(Beginning of Supplied information)
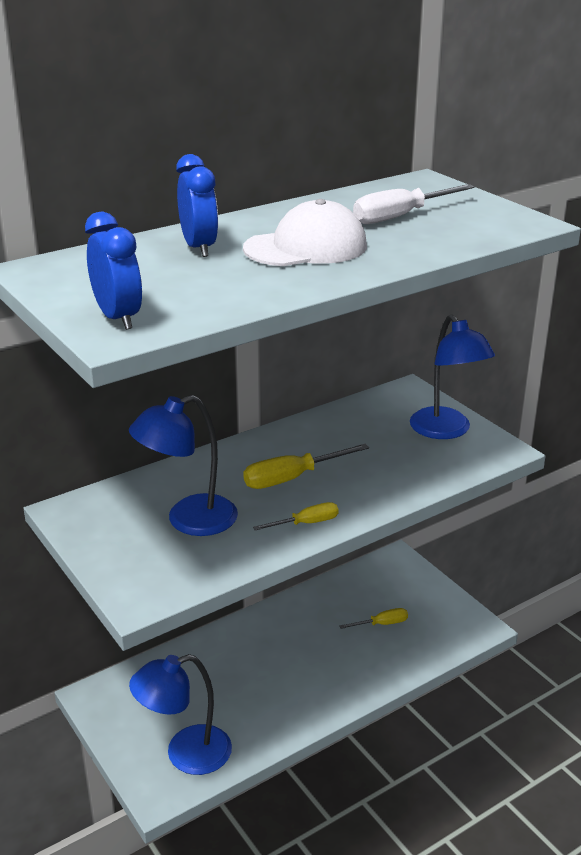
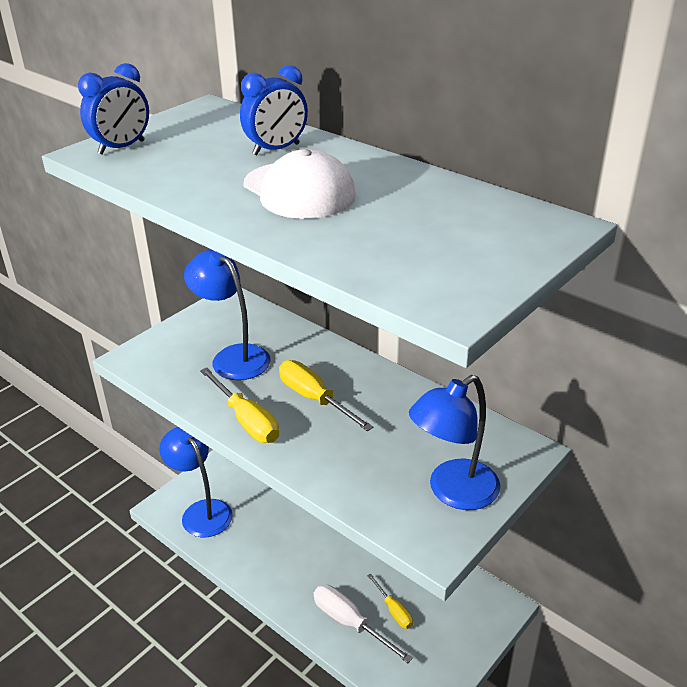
camera: 75 degrees right, 5 degrees up
(306, 523) = (246, 420): yellow screwdriver -> yellow screwdriver, size x1.63
(401, 216) = (419, 225): white screwdriver -> white screwdriver (350, 623)

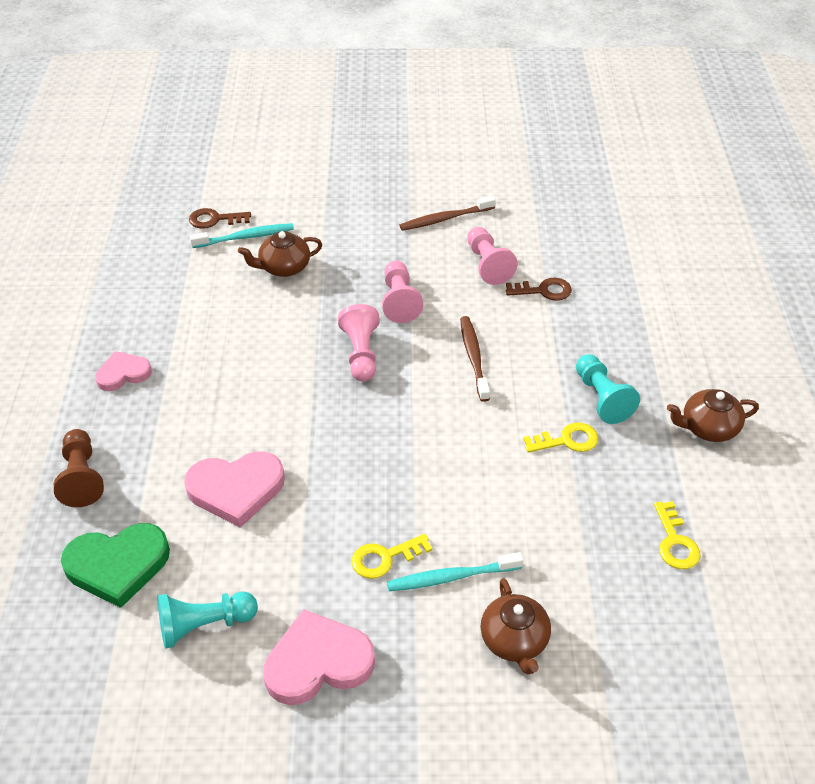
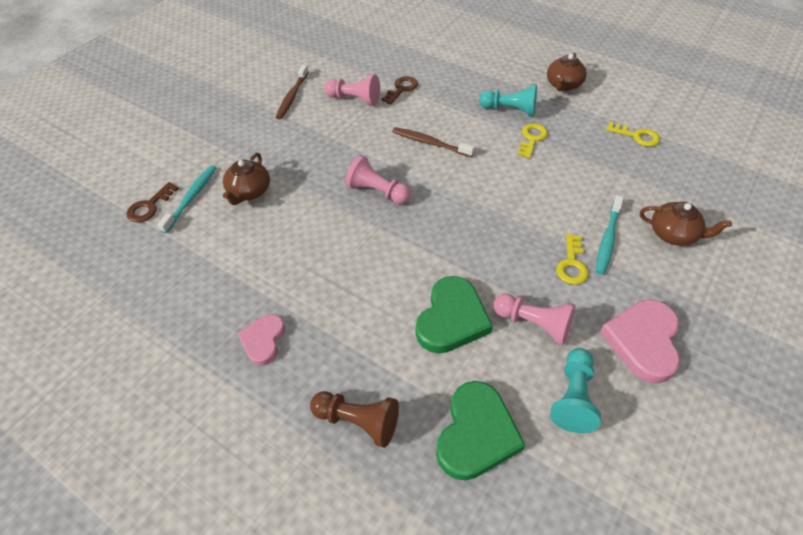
camera: 55 degrees left, 5 degrees up
(236, 489) = (451, 319): pink heart -> green heart
(399, 301) = (346, 151): pink pawn -> pink pawn (533, 324)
(End of Supplied information)
Directions for this task »
Write the line containing "(236, 489) = (451, 319): pink" and all the lines after it out again, word for word, through the end of the material, and nothing besides.

Answer section »
(236, 489) = (451, 319): pink heart -> green heart
(399, 301) = (346, 151): pink pawn -> pink pawn (533, 324)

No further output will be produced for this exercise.